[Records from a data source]

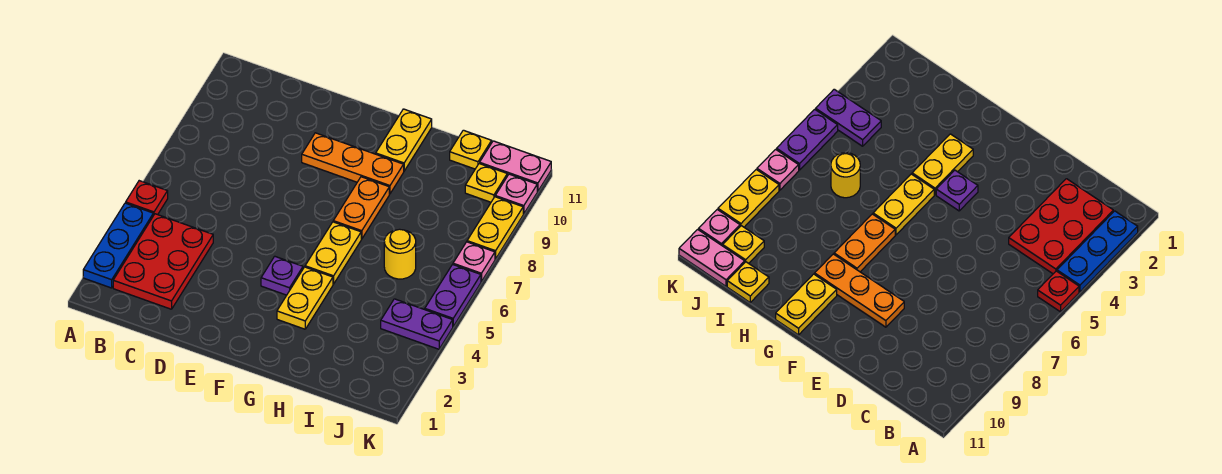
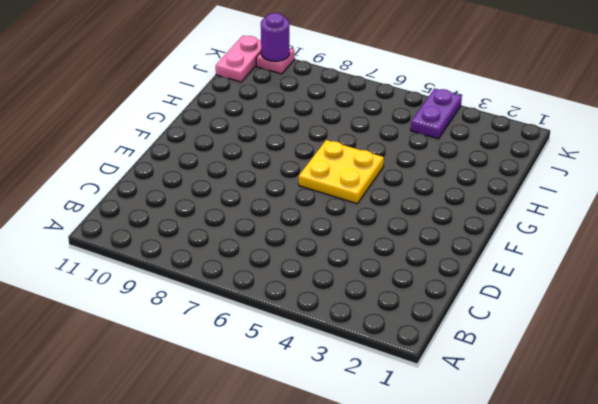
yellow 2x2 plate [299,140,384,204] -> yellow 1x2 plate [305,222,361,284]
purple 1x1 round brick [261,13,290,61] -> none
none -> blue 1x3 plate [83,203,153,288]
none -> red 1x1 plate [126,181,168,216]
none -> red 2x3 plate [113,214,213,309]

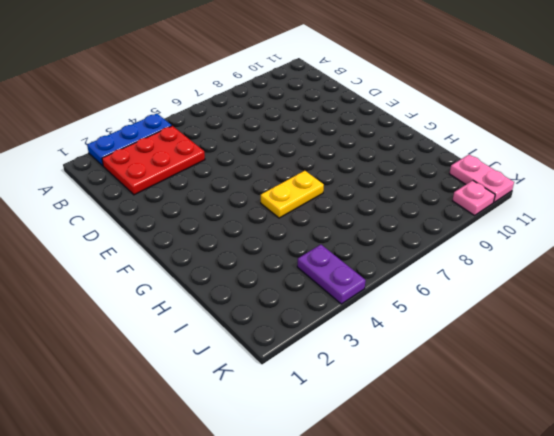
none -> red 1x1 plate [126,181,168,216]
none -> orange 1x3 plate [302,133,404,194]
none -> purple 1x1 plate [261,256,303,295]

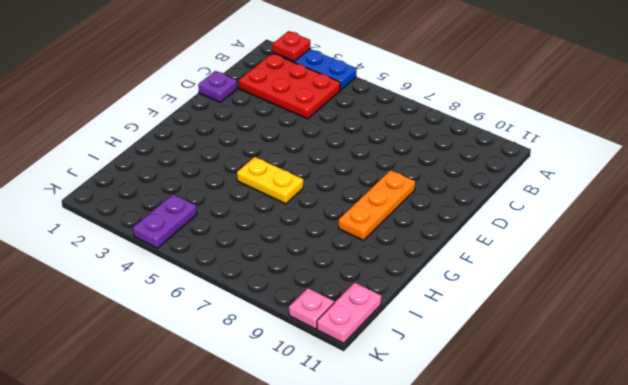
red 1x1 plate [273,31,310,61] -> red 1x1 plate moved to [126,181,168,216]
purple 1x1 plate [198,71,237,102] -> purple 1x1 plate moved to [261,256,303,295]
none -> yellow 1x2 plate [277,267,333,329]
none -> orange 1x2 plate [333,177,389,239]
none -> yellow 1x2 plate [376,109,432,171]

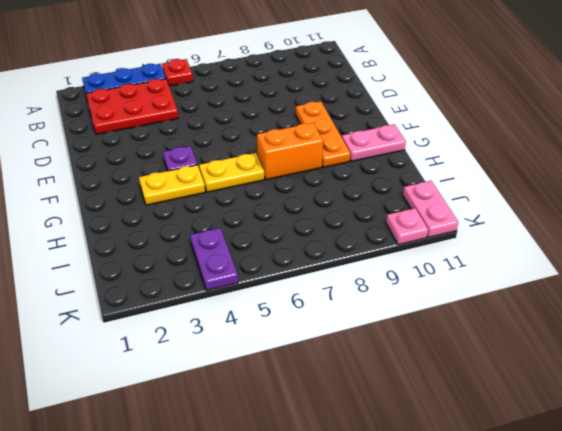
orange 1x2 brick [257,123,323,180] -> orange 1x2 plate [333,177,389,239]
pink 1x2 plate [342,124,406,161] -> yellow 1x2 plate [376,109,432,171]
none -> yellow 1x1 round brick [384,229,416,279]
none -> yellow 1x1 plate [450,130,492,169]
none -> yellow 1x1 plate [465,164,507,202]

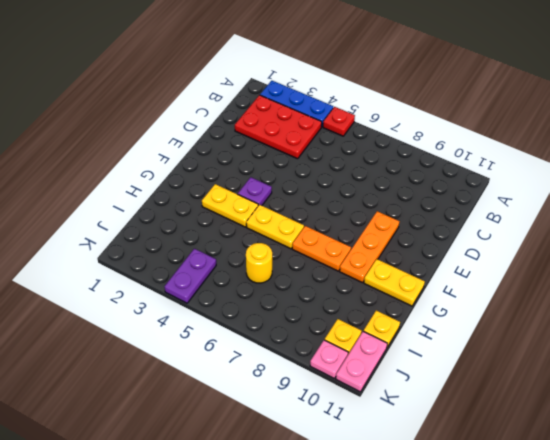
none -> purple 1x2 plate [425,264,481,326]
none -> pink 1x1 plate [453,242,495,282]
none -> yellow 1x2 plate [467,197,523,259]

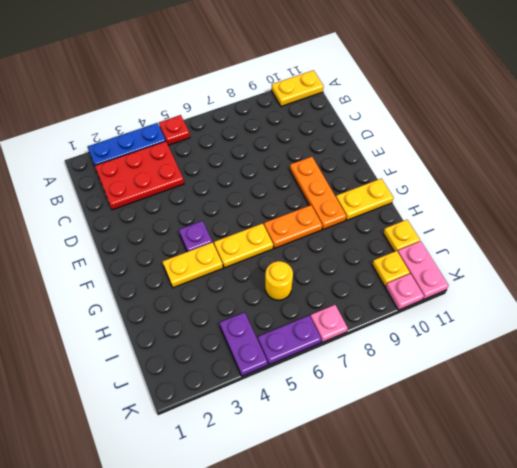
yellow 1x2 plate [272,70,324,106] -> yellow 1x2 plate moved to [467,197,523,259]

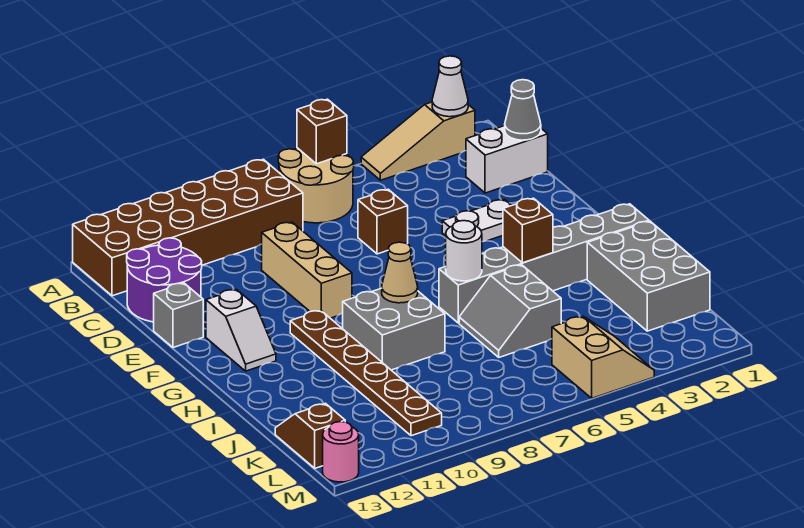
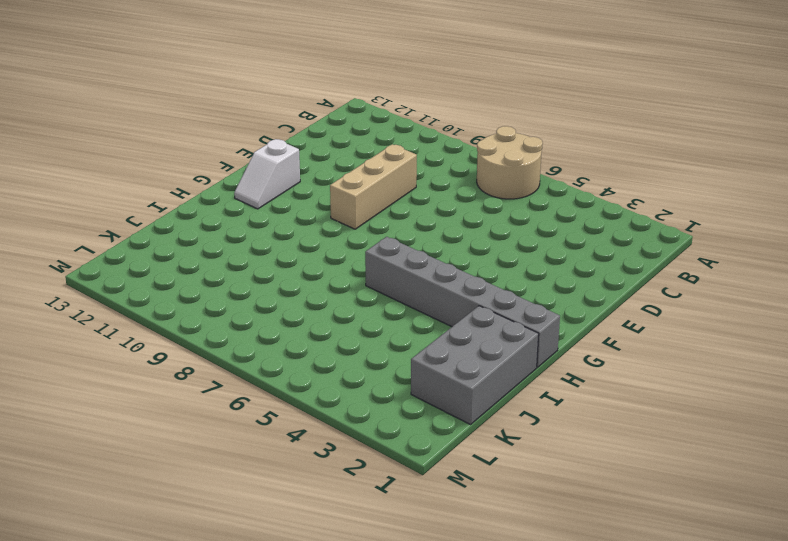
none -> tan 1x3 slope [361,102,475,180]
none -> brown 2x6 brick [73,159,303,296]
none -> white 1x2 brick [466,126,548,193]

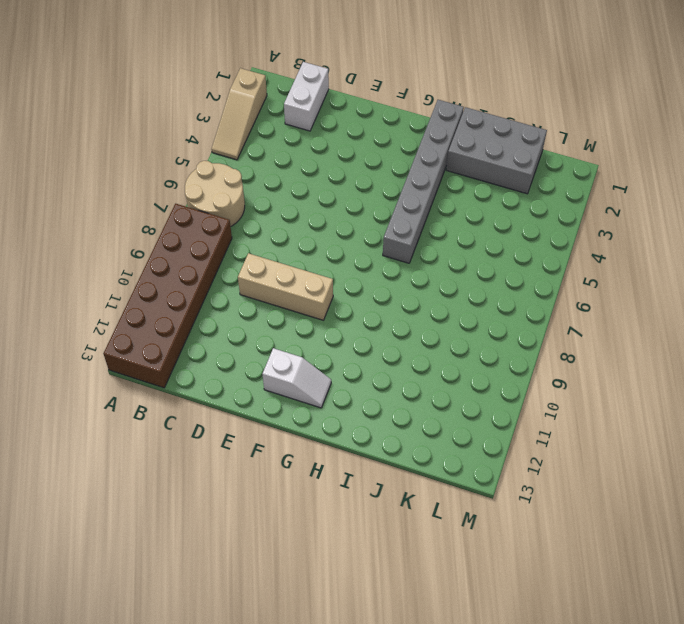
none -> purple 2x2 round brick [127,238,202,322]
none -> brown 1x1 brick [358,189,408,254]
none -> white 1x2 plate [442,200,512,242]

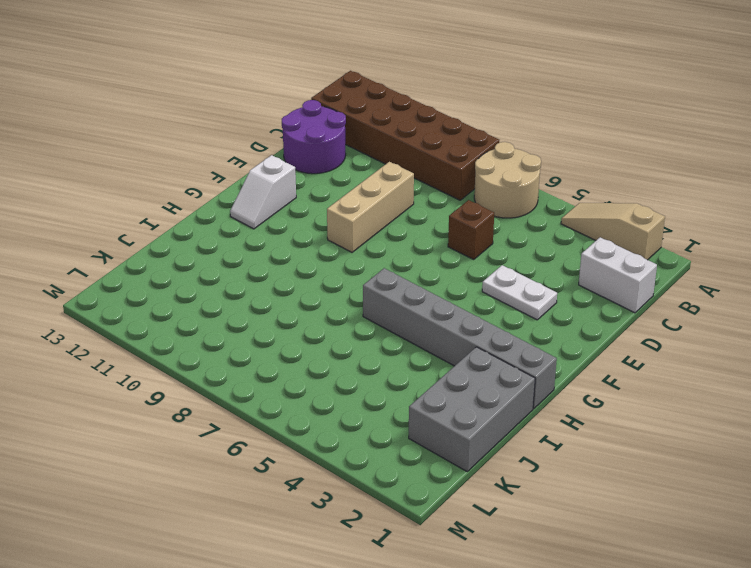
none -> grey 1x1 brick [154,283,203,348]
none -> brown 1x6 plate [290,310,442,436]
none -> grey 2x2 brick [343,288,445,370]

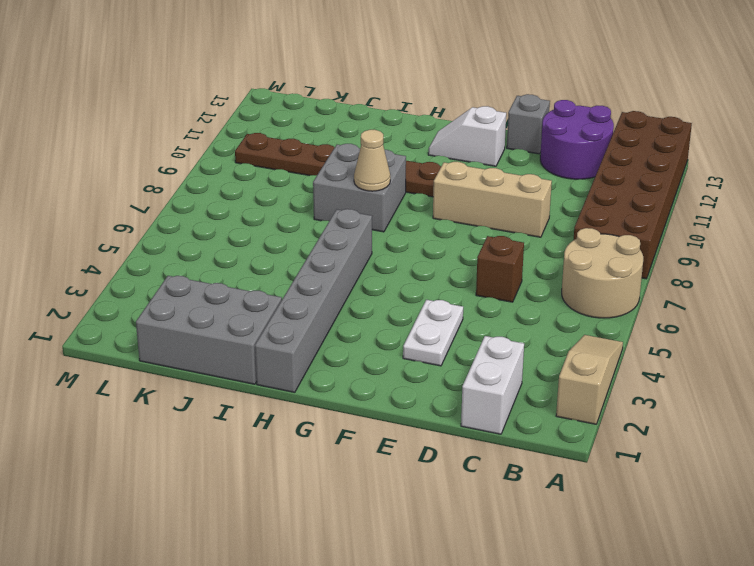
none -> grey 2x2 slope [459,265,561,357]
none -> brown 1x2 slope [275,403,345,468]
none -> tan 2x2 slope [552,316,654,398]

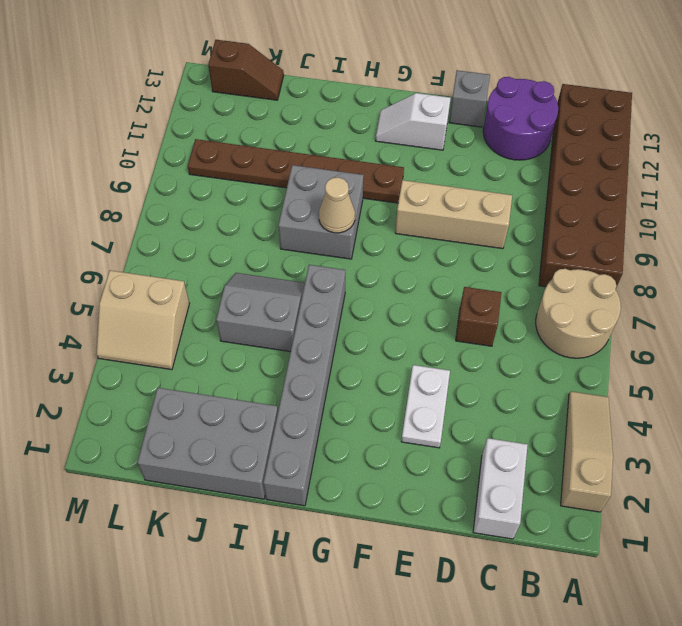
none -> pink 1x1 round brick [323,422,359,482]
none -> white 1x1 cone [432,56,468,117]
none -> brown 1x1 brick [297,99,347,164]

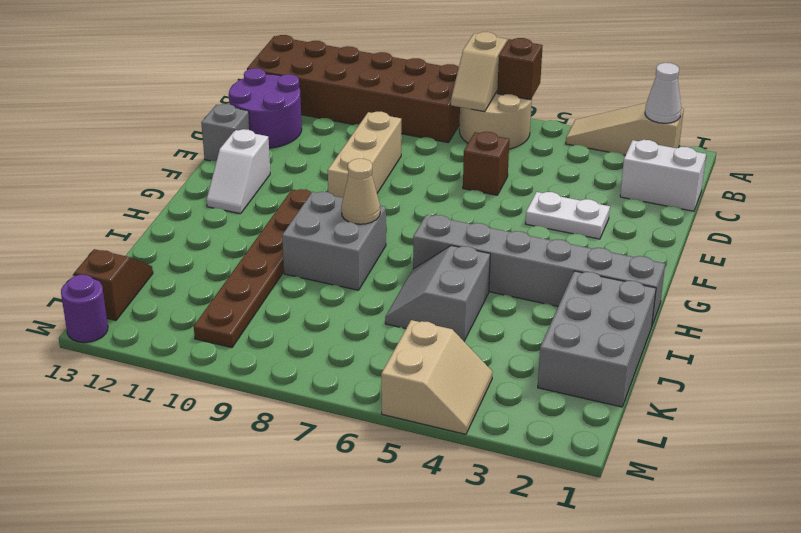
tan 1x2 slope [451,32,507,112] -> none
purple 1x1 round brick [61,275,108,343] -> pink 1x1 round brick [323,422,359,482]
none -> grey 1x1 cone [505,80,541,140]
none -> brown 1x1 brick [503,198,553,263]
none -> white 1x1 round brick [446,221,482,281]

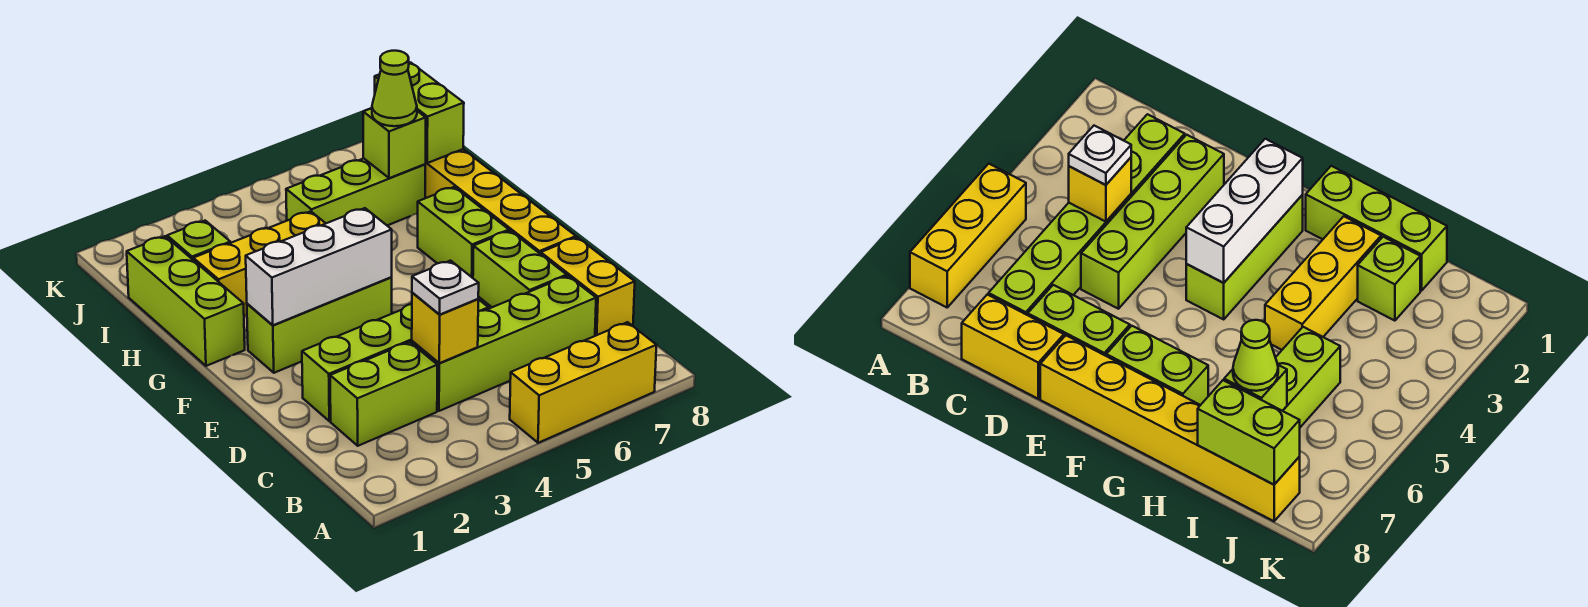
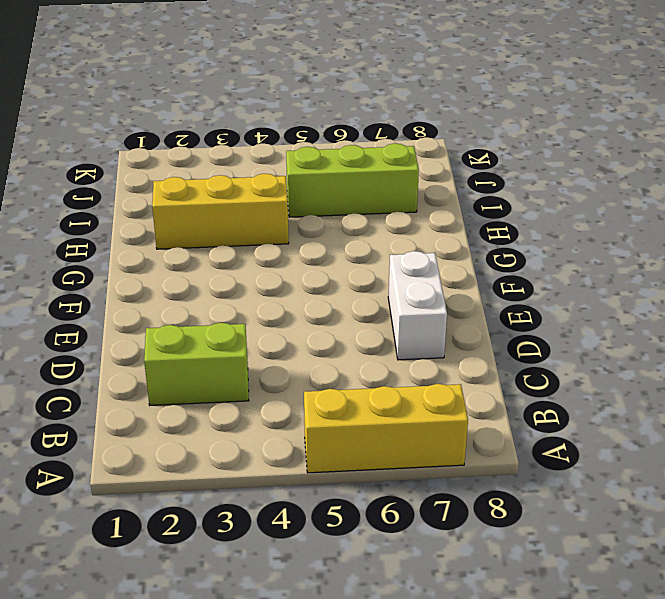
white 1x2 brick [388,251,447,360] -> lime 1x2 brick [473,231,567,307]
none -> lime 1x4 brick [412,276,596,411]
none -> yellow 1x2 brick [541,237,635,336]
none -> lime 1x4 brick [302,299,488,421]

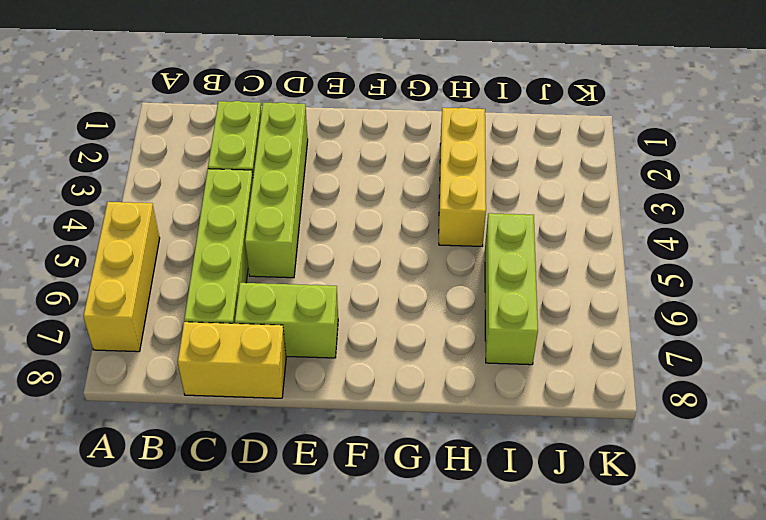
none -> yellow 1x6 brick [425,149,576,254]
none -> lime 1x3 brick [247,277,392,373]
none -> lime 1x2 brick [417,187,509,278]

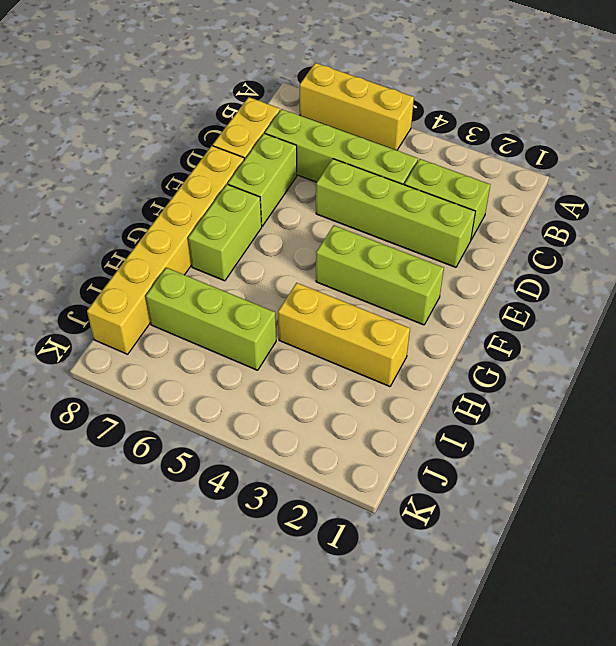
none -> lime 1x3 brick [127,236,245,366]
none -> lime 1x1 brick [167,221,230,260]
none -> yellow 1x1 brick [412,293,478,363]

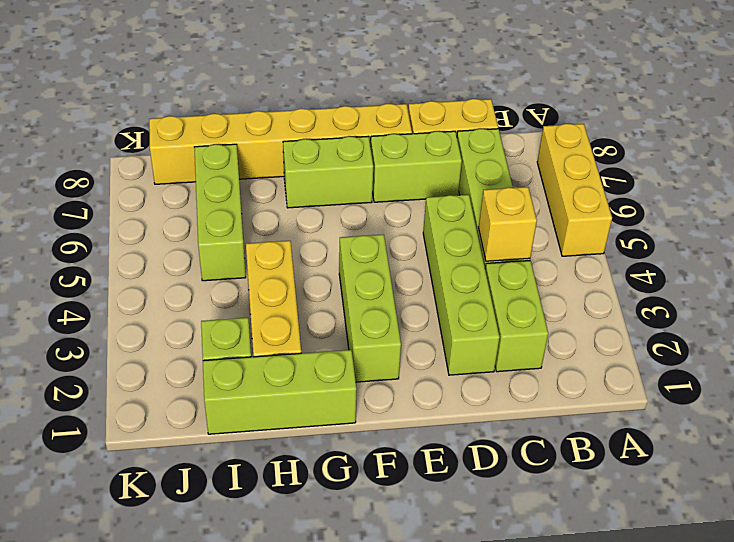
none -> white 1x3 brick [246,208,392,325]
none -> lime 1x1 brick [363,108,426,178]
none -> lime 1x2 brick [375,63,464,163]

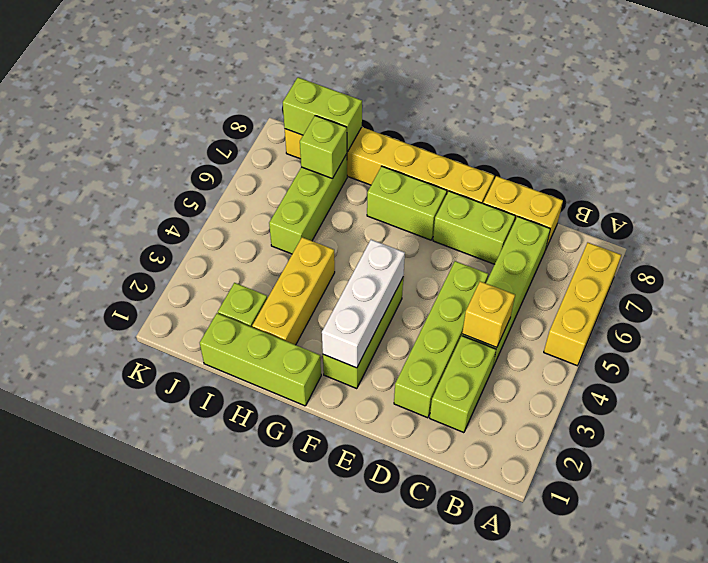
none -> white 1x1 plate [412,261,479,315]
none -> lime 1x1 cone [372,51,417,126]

#### [Exercise]
Write only the number of lines in the entries where the string "purple" occurs.

#### [Response box]
6